• [Activity]: Whenever a line in the data holds the string "różowy", copy that line.

Recorded data section start

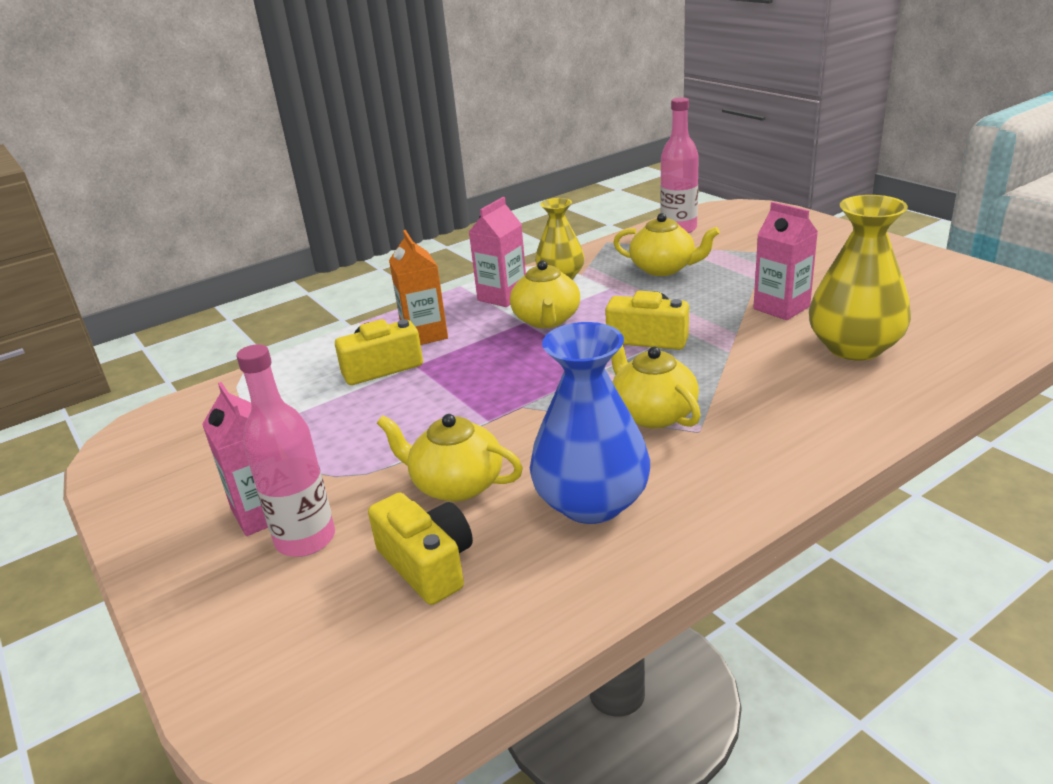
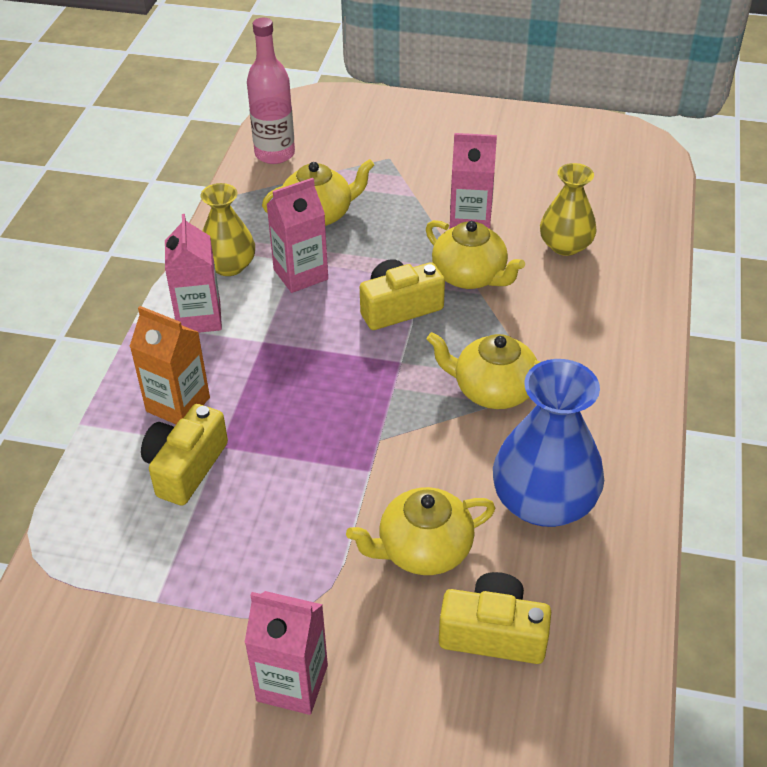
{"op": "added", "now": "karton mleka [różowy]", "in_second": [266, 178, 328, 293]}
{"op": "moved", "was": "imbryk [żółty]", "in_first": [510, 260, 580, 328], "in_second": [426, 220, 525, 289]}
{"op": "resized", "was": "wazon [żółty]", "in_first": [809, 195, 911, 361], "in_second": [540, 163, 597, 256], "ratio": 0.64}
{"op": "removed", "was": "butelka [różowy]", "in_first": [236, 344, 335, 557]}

Recorded data section end

• [Answer to the problem]:
{"op": "added", "now": "karton mleka [różowy]", "in_second": [266, 178, 328, 293]}
{"op": "removed", "was": "butelka [różowy]", "in_first": [236, 344, 335, 557]}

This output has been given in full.